Your goal:
From the data below, repeat exactly the lines from the line with "Someone swapped the bottle (white)" to the line with "The camera went 30 degrees left and 20", both included.

Data:
►
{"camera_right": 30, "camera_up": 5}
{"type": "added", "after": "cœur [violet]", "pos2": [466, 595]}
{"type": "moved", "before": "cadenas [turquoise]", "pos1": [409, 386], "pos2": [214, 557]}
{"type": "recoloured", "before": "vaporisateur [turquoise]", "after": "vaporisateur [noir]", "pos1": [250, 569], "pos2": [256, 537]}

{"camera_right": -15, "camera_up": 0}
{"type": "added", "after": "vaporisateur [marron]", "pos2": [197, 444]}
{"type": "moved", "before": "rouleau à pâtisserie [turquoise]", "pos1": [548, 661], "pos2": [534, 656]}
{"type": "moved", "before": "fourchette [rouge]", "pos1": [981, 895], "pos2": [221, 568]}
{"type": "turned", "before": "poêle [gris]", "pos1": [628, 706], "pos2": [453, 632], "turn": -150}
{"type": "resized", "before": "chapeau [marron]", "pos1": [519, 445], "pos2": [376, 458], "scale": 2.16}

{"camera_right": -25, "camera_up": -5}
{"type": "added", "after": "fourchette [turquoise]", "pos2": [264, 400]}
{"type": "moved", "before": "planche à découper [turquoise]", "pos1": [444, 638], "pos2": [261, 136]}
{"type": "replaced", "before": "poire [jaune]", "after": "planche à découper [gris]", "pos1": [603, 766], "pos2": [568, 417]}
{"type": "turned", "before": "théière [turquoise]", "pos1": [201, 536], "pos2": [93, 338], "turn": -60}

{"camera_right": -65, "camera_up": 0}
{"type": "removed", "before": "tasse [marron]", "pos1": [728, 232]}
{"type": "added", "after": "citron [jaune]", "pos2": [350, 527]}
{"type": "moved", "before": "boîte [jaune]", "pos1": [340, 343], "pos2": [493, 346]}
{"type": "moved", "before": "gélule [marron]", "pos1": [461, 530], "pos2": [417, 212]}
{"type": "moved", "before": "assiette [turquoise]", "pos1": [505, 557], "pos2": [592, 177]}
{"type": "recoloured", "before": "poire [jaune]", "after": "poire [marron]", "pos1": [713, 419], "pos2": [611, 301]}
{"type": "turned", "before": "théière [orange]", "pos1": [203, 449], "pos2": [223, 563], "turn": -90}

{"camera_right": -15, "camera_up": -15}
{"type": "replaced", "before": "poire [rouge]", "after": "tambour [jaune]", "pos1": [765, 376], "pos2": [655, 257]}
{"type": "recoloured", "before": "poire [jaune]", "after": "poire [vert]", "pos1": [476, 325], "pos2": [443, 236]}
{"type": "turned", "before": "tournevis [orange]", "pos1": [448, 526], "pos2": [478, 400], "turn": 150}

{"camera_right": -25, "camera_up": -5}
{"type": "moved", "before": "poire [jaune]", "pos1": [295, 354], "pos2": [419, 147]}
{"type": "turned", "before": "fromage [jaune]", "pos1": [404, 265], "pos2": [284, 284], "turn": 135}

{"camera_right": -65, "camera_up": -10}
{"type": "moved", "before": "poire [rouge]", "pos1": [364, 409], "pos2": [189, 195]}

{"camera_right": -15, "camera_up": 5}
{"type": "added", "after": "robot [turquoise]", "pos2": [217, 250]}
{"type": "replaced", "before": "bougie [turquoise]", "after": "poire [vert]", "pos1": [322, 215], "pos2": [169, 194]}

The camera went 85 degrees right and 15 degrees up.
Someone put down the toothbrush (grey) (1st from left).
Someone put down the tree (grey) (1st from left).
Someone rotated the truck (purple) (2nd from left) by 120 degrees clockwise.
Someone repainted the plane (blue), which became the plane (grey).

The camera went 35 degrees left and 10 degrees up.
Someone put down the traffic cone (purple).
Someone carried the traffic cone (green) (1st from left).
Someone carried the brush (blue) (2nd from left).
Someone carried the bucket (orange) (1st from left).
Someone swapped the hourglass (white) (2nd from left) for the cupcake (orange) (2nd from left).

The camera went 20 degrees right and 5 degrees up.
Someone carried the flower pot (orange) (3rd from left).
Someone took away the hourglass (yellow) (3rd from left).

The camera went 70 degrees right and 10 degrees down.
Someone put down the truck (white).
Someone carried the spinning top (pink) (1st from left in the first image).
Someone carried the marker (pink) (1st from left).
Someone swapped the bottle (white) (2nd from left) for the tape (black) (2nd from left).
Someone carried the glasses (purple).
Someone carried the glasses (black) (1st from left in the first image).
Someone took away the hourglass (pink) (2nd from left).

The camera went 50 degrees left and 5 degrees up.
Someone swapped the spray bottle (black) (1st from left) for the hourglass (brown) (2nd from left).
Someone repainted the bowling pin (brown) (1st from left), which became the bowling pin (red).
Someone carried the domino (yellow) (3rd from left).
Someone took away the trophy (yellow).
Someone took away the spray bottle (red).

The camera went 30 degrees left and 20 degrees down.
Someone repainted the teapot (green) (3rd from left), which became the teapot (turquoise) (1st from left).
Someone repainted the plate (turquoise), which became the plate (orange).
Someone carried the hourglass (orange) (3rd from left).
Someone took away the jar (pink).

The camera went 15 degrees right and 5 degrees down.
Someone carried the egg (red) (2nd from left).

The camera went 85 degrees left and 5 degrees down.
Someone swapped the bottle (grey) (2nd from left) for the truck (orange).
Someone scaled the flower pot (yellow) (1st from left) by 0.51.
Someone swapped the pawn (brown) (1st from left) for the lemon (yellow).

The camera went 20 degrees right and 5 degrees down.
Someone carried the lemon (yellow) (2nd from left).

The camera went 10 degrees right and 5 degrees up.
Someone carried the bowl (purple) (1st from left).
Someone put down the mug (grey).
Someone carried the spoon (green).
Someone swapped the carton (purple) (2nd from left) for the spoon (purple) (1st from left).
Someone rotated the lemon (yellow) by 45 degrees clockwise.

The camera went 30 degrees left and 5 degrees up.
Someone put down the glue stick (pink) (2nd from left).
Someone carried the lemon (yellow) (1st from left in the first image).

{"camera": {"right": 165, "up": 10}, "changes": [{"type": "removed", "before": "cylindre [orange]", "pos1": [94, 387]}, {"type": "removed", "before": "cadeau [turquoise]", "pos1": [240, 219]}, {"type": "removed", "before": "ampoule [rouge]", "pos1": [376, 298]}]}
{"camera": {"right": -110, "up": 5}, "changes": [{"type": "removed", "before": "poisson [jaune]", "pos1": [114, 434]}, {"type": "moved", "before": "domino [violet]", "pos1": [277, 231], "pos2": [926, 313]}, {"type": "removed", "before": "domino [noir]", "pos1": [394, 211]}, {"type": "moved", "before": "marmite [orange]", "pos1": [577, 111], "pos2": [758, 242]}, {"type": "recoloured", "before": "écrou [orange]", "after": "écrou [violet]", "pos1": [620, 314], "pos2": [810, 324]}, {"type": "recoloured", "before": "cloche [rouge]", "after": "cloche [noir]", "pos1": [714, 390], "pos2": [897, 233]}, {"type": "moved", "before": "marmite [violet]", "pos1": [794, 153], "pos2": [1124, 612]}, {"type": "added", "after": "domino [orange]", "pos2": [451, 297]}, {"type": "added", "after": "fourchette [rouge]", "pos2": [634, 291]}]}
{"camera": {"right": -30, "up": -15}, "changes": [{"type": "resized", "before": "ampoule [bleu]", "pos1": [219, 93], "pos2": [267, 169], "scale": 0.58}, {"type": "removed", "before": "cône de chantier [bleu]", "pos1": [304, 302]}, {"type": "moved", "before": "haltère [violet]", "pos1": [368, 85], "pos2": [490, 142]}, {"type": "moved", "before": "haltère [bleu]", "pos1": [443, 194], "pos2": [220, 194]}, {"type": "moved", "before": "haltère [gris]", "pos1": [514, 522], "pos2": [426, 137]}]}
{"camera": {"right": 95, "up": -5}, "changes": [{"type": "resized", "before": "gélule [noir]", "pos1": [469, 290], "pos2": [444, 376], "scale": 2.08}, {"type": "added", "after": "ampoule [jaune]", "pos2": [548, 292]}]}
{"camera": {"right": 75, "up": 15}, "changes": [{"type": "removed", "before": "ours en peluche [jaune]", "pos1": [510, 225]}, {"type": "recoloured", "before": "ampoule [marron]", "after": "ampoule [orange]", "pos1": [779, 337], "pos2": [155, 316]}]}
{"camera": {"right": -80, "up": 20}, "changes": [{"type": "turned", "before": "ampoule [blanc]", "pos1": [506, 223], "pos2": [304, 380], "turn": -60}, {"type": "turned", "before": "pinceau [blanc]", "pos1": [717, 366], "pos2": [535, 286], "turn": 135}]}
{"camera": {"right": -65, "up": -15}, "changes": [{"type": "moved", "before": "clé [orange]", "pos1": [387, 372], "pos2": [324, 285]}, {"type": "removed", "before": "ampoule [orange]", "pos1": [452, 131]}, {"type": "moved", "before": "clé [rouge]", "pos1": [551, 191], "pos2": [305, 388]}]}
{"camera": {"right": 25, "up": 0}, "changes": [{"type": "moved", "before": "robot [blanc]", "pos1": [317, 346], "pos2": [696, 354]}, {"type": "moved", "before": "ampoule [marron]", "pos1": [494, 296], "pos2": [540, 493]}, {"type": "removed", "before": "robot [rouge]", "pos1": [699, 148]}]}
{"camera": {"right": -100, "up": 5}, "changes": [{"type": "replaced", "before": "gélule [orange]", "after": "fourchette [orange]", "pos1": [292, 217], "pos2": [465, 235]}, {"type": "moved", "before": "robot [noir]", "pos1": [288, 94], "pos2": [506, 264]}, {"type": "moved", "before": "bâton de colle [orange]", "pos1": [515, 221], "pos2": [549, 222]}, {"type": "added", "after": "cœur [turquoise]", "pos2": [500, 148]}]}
◄
Final answer:
Someone swapped the bottle (white) (2nd from left) for the tape (black) (2nd from left).
Someone carried the glasses (purple).
Someone carried the glasses (black) (1st from left in the first image).
Someone took away the hourglass (pink) (2nd from left).

The camera went 50 degrees left and 5 degrees up.
Someone swapped the spray bottle (black) (1st from left) for the hourglass (brown) (2nd from left).
Someone repainted the bowling pin (brown) (1st from left), which became the bowling pin (red).
Someone carried the domino (yellow) (3rd from left).
Someone took away the trophy (yellow).
Someone took away the spray bottle (red).

The camera went 30 degrees left and 20 degrees down.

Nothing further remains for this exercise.